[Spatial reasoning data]
----------
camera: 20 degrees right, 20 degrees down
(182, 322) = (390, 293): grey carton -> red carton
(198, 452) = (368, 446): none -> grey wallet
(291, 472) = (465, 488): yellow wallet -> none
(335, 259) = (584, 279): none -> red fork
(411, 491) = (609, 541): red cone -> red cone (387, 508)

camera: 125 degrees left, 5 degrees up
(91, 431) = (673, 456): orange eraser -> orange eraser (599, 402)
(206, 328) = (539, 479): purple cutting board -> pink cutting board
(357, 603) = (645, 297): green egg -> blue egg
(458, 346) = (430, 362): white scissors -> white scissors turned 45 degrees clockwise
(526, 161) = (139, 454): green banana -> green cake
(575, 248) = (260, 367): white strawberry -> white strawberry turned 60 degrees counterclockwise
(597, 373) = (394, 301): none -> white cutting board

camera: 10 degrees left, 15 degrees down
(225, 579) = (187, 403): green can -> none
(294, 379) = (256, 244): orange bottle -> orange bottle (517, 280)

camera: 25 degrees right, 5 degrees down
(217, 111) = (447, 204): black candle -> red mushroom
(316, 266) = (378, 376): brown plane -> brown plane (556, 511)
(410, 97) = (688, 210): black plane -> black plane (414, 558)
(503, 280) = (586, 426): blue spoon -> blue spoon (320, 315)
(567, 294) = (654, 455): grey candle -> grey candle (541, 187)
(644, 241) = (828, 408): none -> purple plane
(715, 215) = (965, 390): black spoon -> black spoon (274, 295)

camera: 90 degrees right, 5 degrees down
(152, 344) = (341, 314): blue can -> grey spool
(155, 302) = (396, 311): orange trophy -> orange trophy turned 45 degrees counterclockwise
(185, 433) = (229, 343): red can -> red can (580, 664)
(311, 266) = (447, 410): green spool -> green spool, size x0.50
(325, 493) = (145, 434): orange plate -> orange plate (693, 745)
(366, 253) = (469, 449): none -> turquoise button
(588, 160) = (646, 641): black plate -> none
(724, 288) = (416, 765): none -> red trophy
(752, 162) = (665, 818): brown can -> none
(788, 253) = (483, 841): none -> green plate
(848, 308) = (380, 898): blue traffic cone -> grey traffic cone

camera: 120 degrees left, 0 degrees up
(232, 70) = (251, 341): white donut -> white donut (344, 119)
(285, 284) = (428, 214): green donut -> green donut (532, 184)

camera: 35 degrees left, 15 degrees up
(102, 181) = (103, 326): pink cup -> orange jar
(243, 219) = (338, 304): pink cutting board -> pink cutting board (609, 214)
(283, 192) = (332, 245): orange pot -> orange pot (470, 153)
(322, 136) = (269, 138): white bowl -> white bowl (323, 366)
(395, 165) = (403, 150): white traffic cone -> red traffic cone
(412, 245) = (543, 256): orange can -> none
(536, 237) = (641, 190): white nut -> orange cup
----------
- **About this exercise**
For each line above that includes "left", make a copy.

- **Output below**
camera: 125 degrees left, 5 degrees up
camera: 10 degrees left, 15 degrees down
camera: 120 degrees left, 0 degrees up
camera: 35 degrees left, 15 degrees up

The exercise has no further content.